Version comparison data:

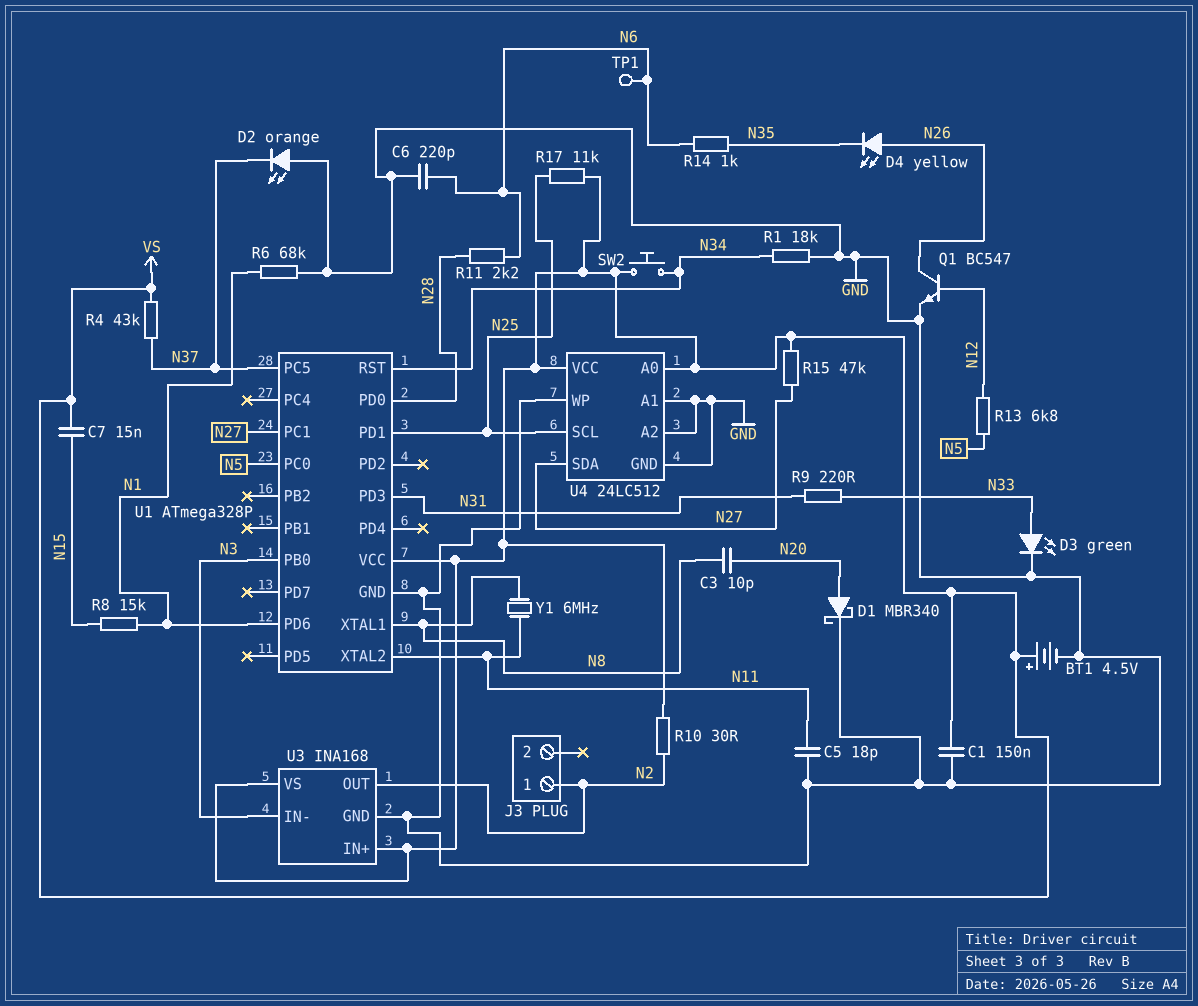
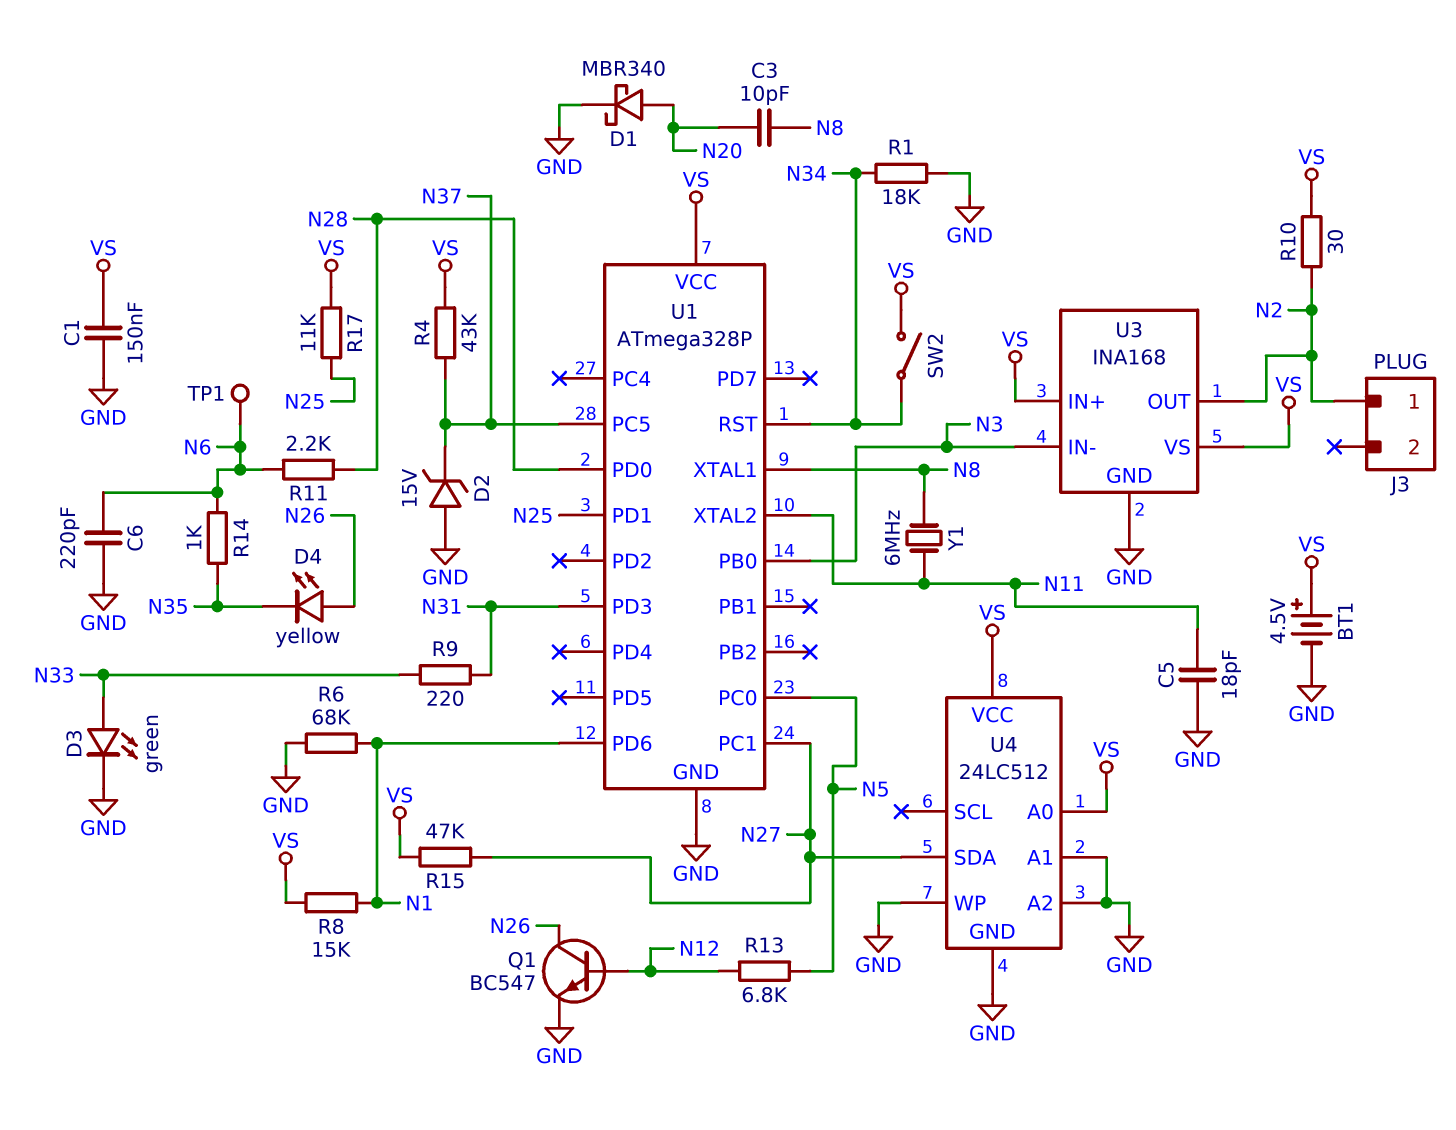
C7: 15nF (N15, VS) -> none
D2: LED orange (A GND, K N37) -> zener 15V (A GND, K N37)
R8: 15k (N1, N15) -> 15k (N1, VS)
SW2: button (N34, VS) -> switch (N34, VS)
U4 pin SCL: N25 -> none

§ Task prompt:
All lines that contain the word "none" must be copied from the records above.

§ Written response:
C7: 15nF (N15, VS) -> none
U4 pin SCL: N25 -> none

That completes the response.